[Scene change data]
■ ■ ■ ■
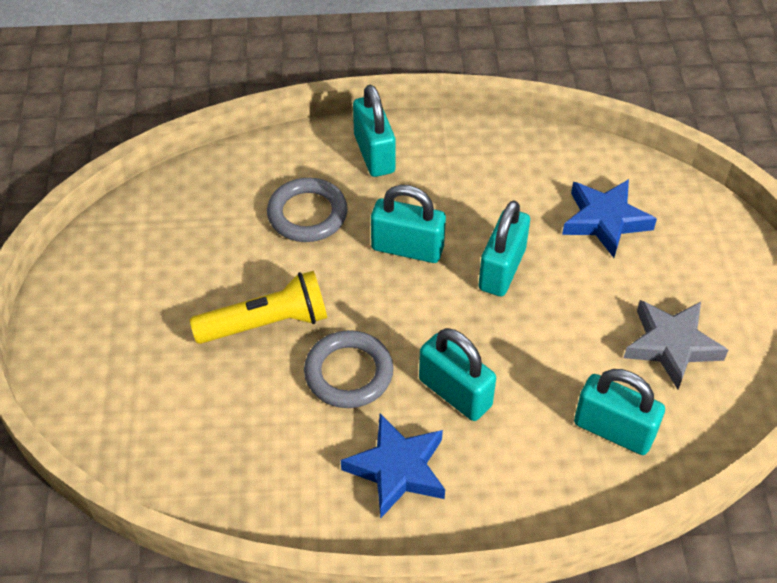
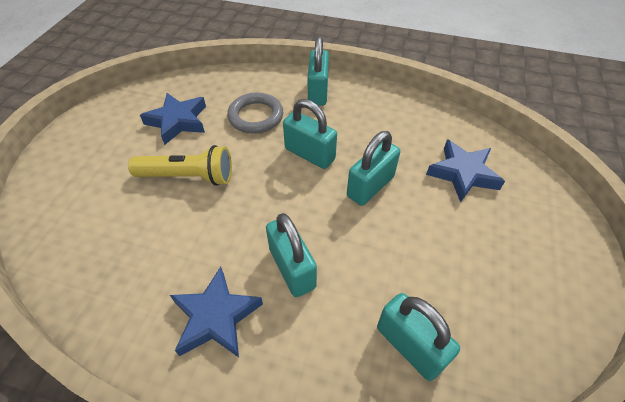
camera: 20 degrees right, 0 degrees up
(202, 251) = (178, 121): none -> blue star
(348, 373) = (222, 228): grey ring -> none
(671, 345) = (487, 286): grey star -> none

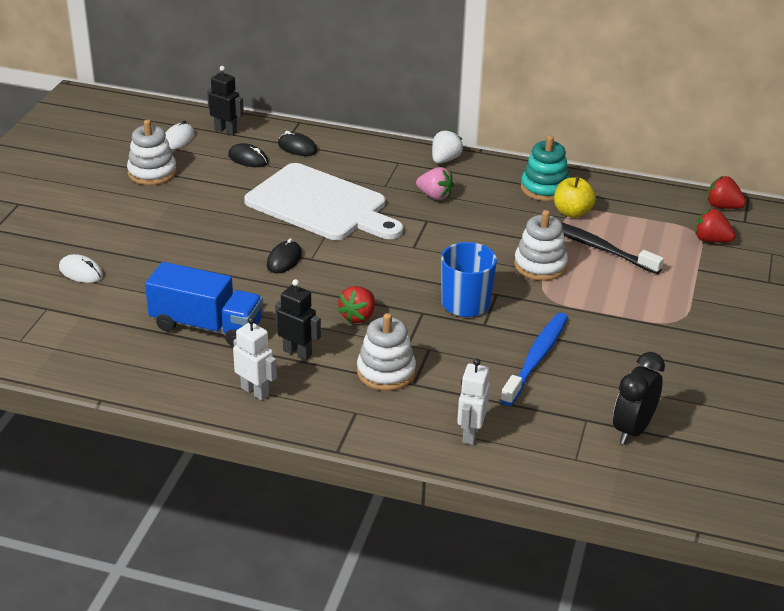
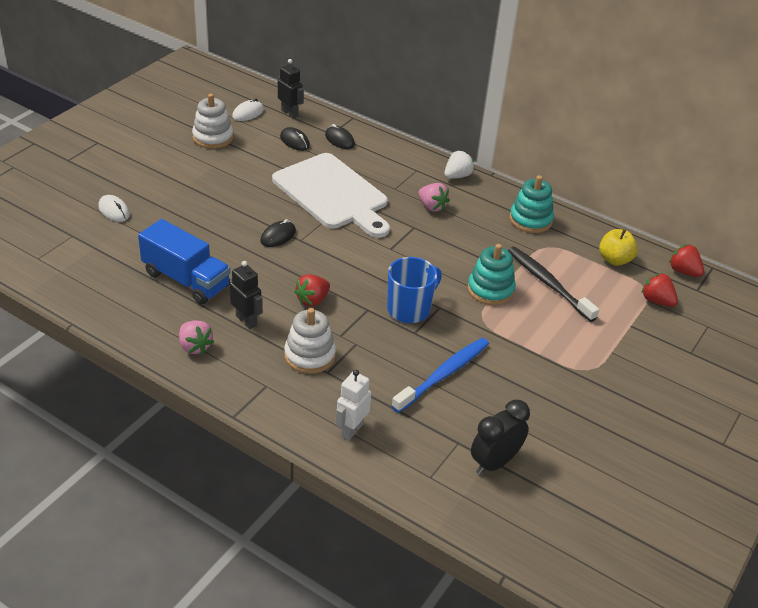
camera: 15 degrees right, 5 degrees up
(255, 391) = (195, 346): white robot -> pink strawberry
(540, 265) = (490, 290): white stacking toy -> turquoise stacking toy
(572, 212) = (543, 247): yellow apple -> yellow apple (614, 260)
■ ■ ■ ■
REQUIREMENT ▸
Looking at the records above, which lines contain "degrees"? Copy those lines.

RESPONSE TO THE TASK ▸
camera: 20 degrees right, 0 degrees up
camera: 15 degrees right, 5 degrees up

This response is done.